Pick out each line of the data below that contains the word "image".

======== Dataset content

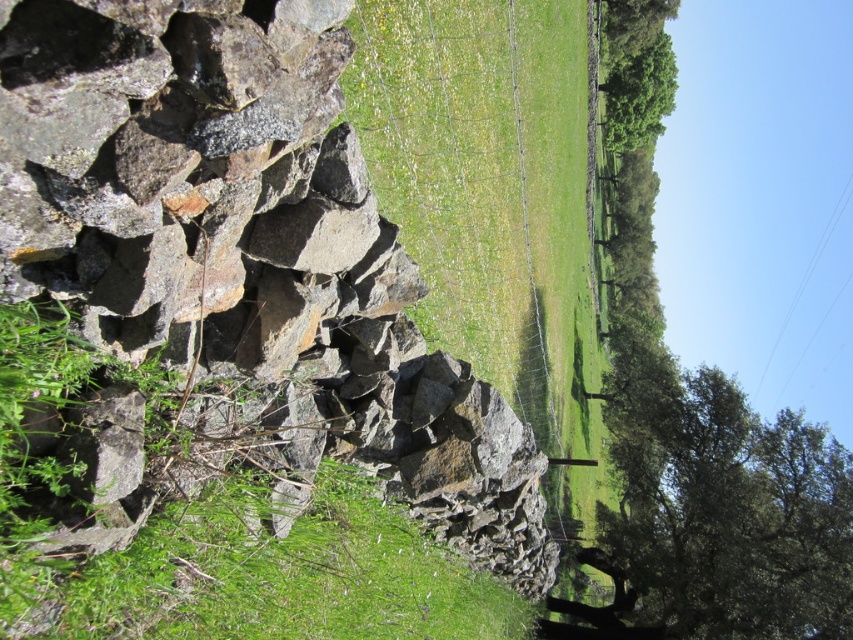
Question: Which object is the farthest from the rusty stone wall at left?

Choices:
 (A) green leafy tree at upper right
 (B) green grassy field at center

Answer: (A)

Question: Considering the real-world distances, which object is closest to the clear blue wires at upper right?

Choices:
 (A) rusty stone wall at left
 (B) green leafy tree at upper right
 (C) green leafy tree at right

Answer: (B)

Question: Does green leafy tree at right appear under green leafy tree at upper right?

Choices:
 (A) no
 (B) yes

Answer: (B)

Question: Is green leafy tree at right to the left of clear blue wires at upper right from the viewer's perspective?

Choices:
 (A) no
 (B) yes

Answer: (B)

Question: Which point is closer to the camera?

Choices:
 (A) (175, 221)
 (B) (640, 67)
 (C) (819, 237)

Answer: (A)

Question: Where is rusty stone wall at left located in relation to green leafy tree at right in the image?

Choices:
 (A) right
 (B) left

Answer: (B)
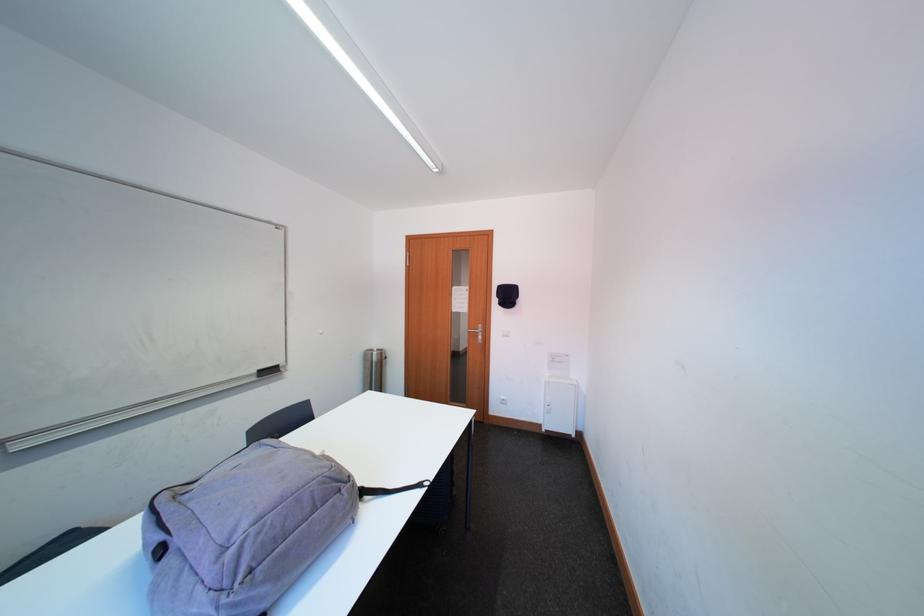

================
======== Dataset content

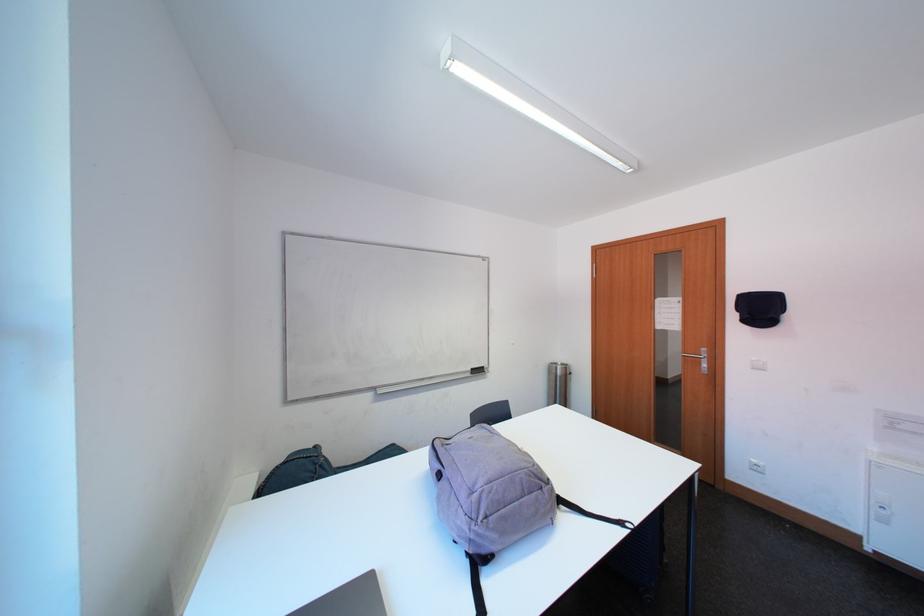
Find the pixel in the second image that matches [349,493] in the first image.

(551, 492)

================

Expected answer:
Question: Where is rusty stone wall at left located in relation to green leafy tree at right in the image?
Find the pixel in the second image that matches [349,493] in the first image.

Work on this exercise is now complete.